*Work item*:
Report the count of lines below that include "rosa", without any other text.

*Provided material*:
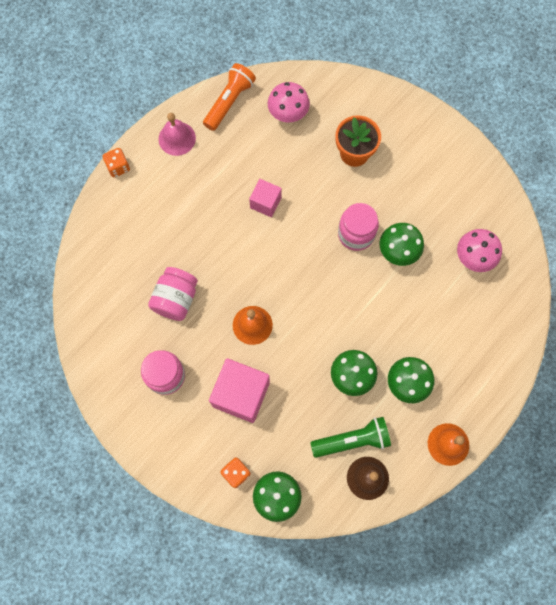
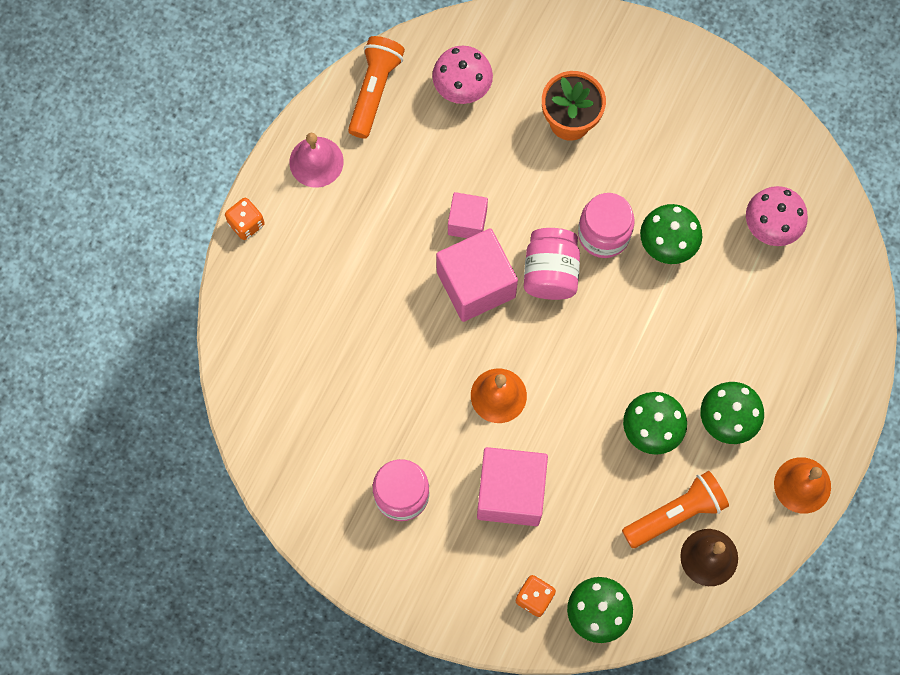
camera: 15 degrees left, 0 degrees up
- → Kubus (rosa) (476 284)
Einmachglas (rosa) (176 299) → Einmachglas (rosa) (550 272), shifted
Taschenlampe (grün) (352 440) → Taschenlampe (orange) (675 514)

*Answer to this task*:
2